#### Activity
Without any images, output the records below verbatim.

The records section start

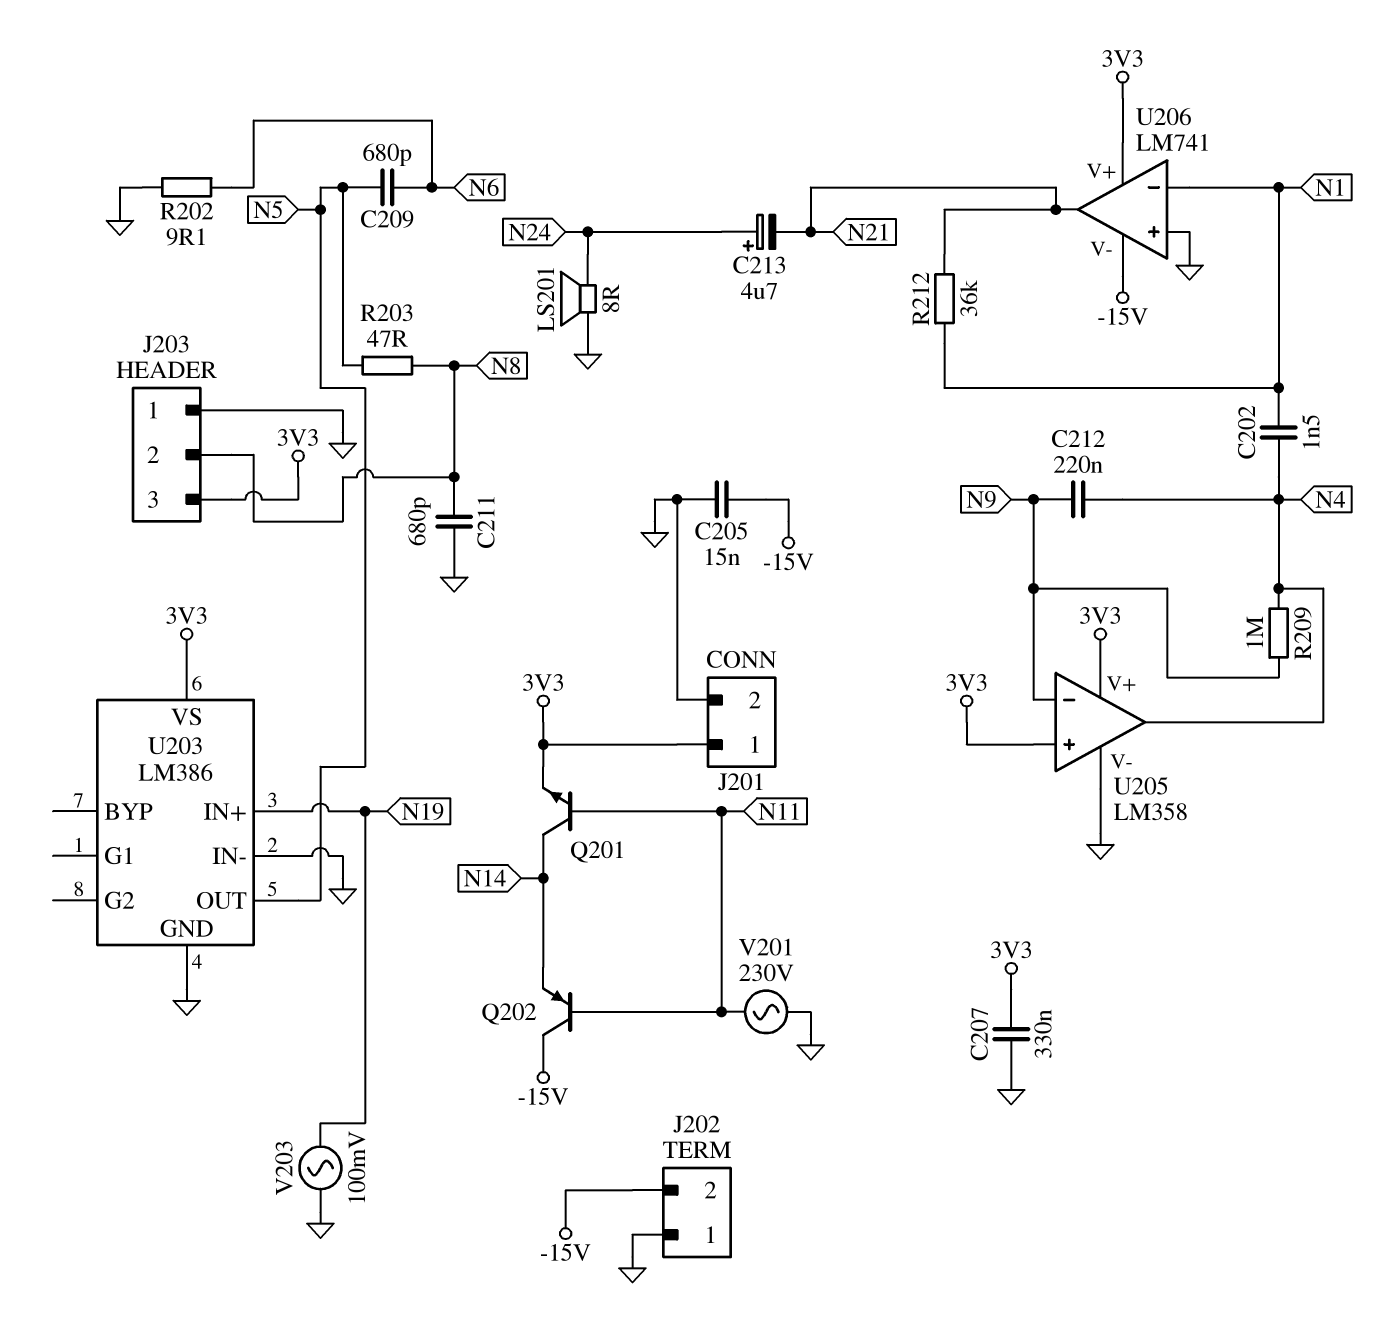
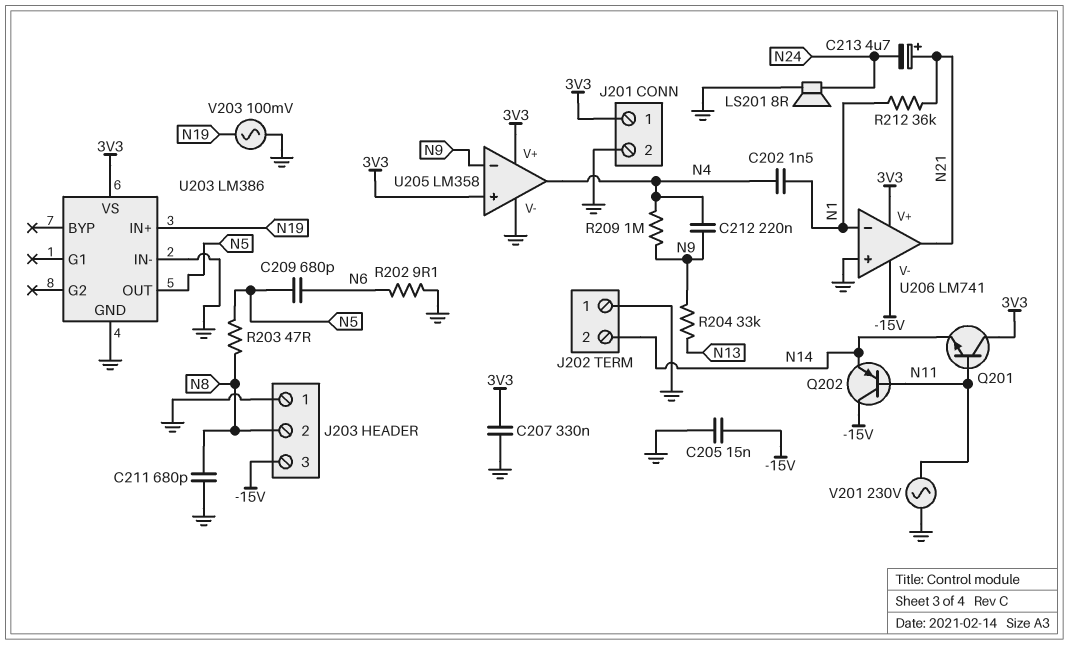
C213: 4.7uF (plus N24, minus N21) -> 4.7uF (plus N21, minus N24)
J202 pin 2: -15V -> N14
J203 pin 3: 3V3 -> -15V
Q201: NPN (B N11, C N14, E 3V3) -> NPN (B N11, C 3V3, E N14)
R204: none -> 33k (N9, N13)

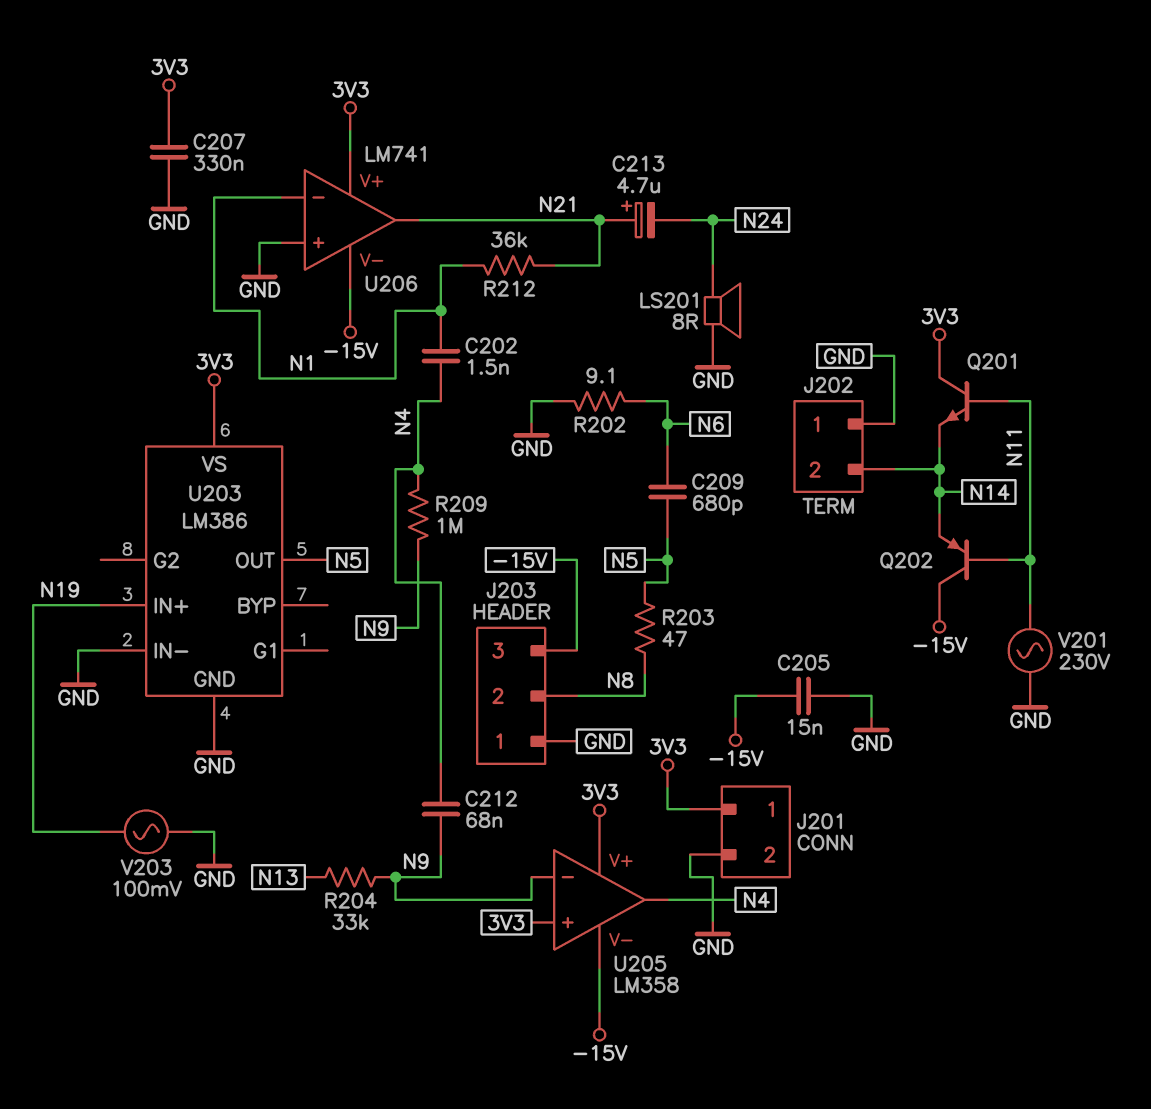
C211: 680pF (GND, N8) -> none
C212: 220nF (N4, N9) -> 68nF (N4, N9)
U205 pin V-: GND -> -15V

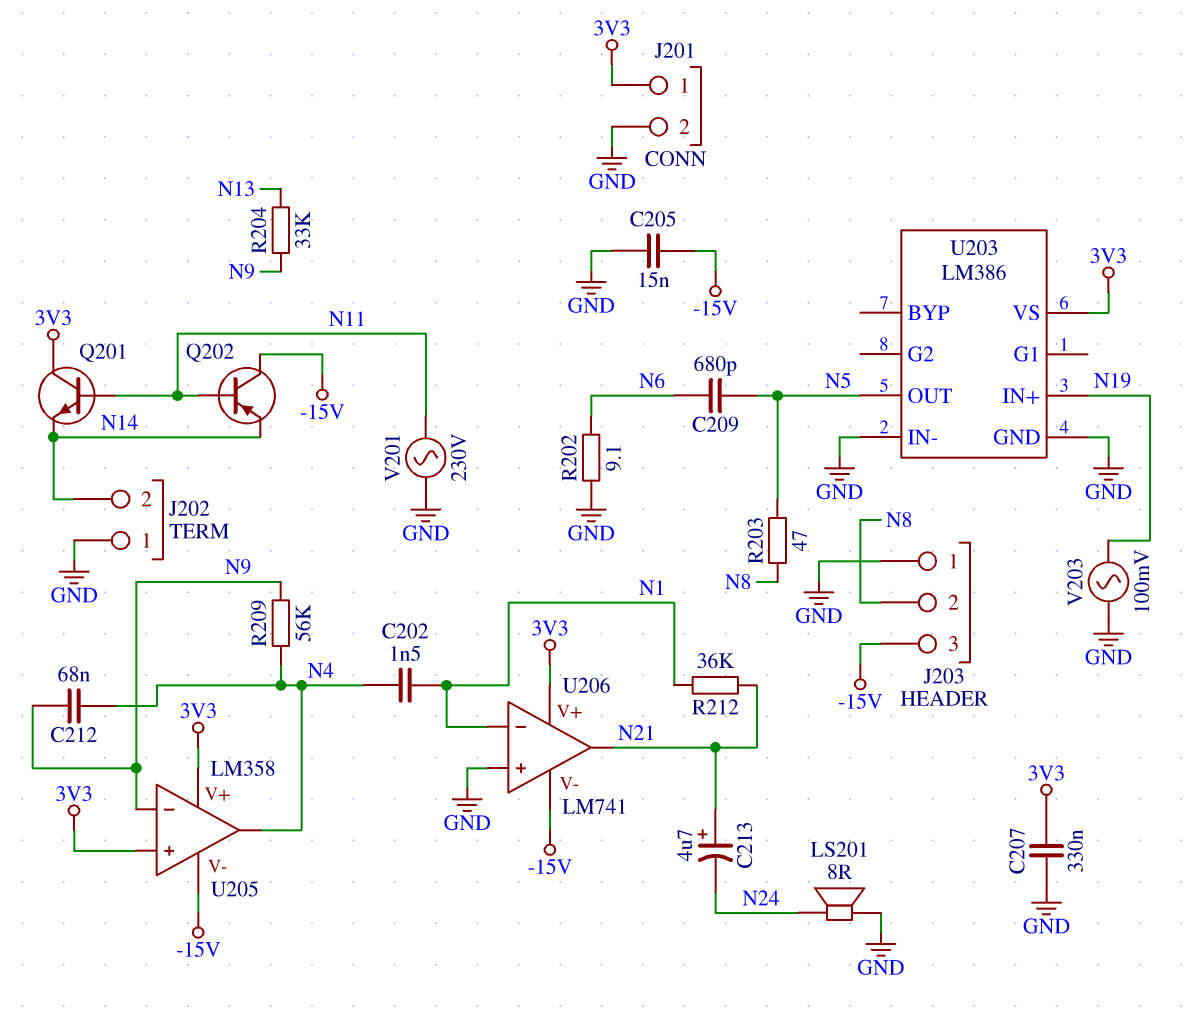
R209: 1M (N4, N9) -> 56k (N4, N9)

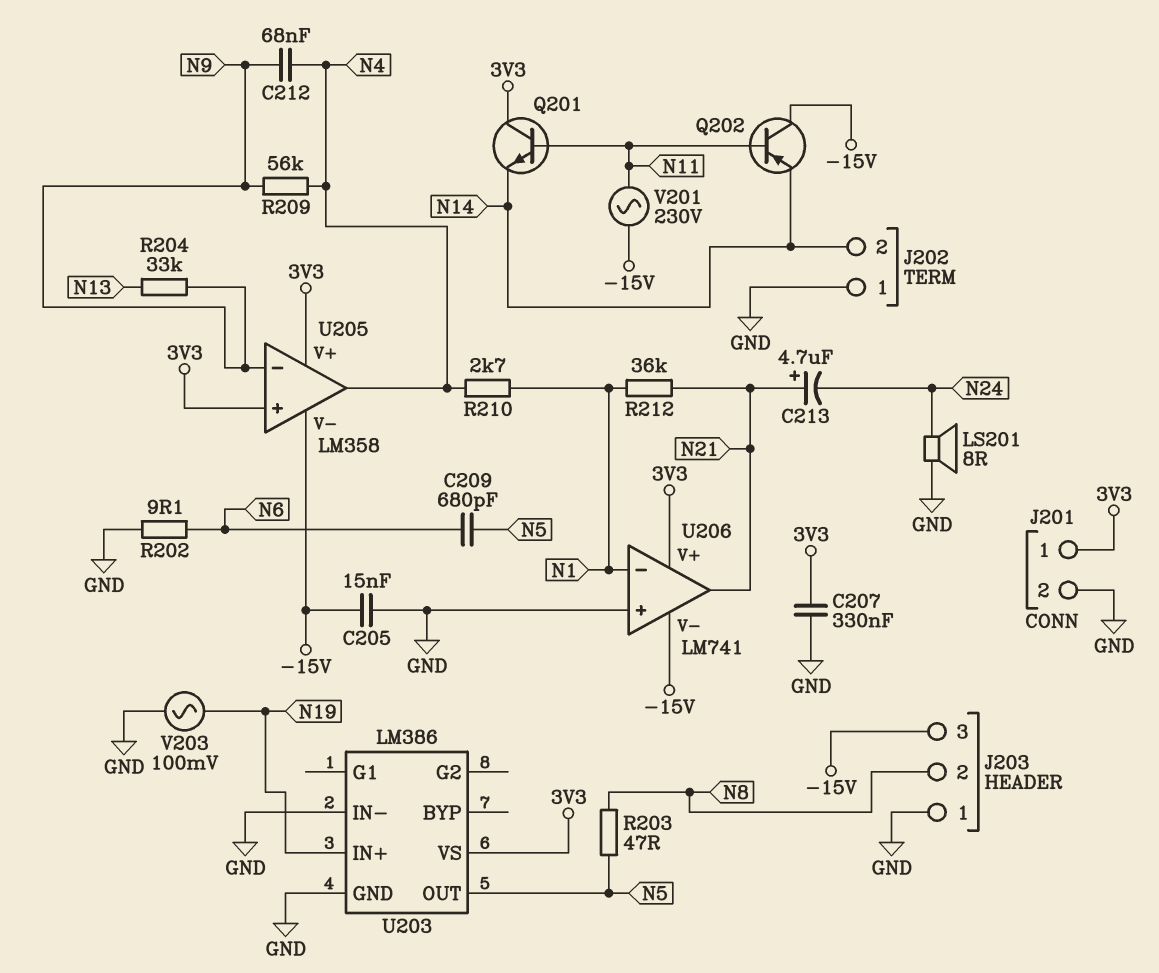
C202: 1.5nF (N1, N4) -> none
R210: none -> 2.7k (N1, N4)
V201: AC 230V (GND, N11) -> AC 230V (-15V, N11)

The records section end

#### Result below
C213: 4.7uF (plus N24, minus N21) -> 4.7uF (plus N21, minus N24)
J202 pin 2: -15V -> N14
J203 pin 3: 3V3 -> -15V
Q201: NPN (B N11, C N14, E 3V3) -> NPN (B N11, C 3V3, E N14)
R204: none -> 33k (N9, N13)

C211: 680pF (GND, N8) -> none
C212: 220nF (N4, N9) -> 68nF (N4, N9)
U205 pin V-: GND -> -15V

R209: 1M (N4, N9) -> 56k (N4, N9)

C202: 1.5nF (N1, N4) -> none
R210: none -> 2.7k (N1, N4)
V201: AC 230V (GND, N11) -> AC 230V (-15V, N11)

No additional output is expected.